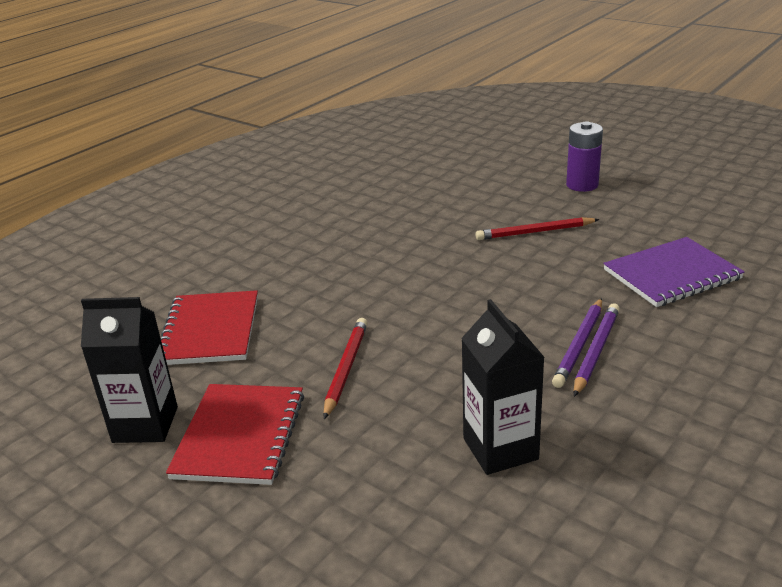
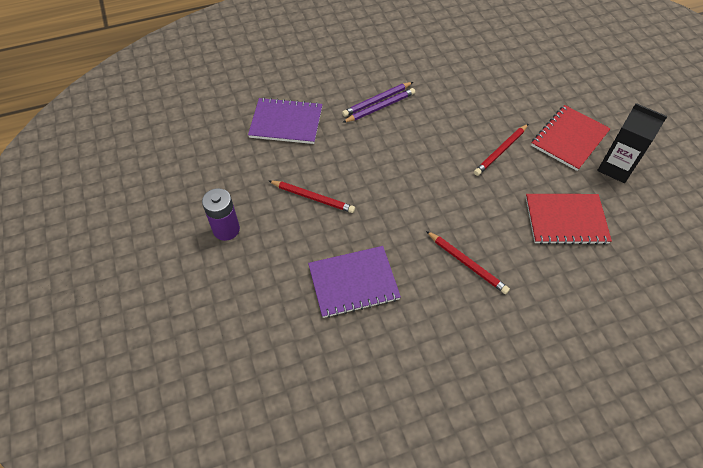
camera: 150 degrees left, 25 degrees up
(210, 330) = (566, 220): red notebook -> red notebook turned 60 degrees clockwise
(314, 252) = (467, 263): none -> red pencil
(418, 202) = (353, 282): none -> purple notebook
(500, 449) = (461, 80): black carton -> none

•••••

Your task = Search the listing for the string "none". Copy each line where it is found.

Response box =
(314, 252) = (467, 263): none -> red pencil
(418, 202) = (353, 282): none -> purple notebook
(500, 449) = (461, 80): black carton -> none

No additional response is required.